DIRECTIONS: Could you repeat, word for word, only the lines from the one containing "none -> green cone C7 level 2" through the final line of the records below?

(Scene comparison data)
▬▬▬▬▬▬▬▬▬▬
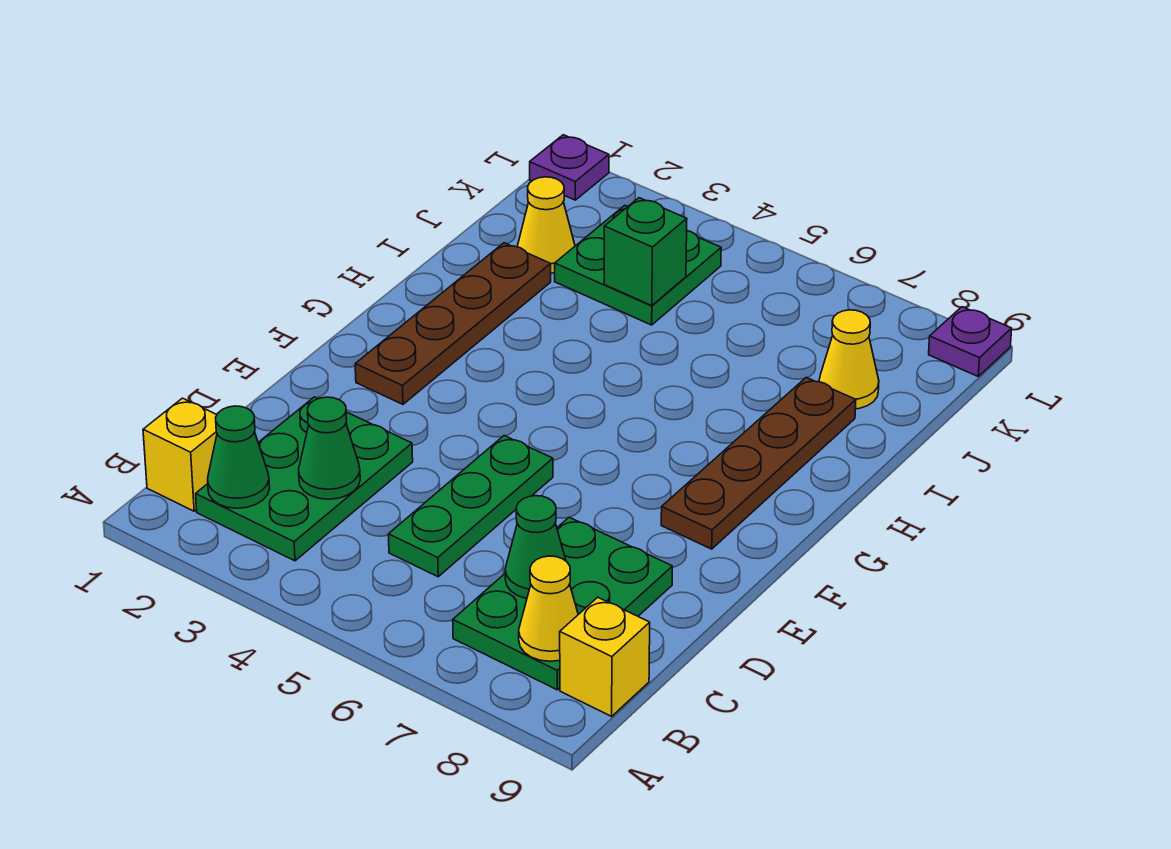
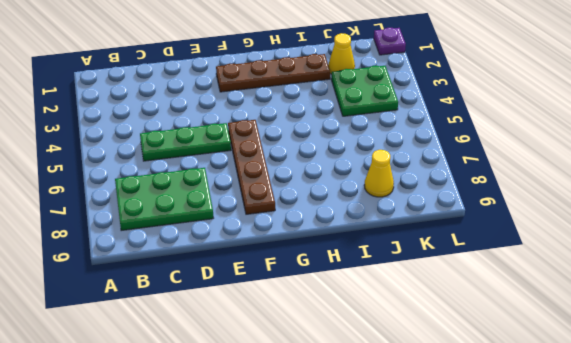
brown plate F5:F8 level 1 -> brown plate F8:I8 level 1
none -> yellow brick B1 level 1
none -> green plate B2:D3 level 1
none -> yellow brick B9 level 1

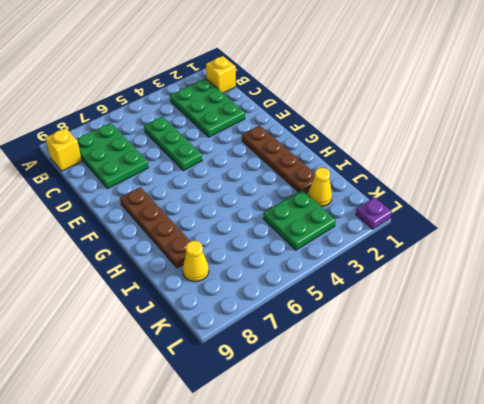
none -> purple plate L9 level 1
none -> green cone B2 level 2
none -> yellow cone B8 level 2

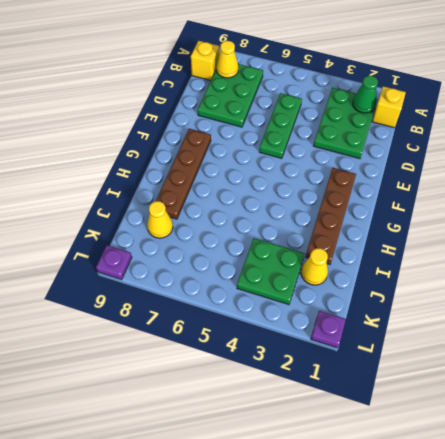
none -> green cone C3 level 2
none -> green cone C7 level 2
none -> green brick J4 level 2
▬▬▬▬▬▬▬▬▬▬
SOLUTION:
none -> green cone C7 level 2
none -> green brick J4 level 2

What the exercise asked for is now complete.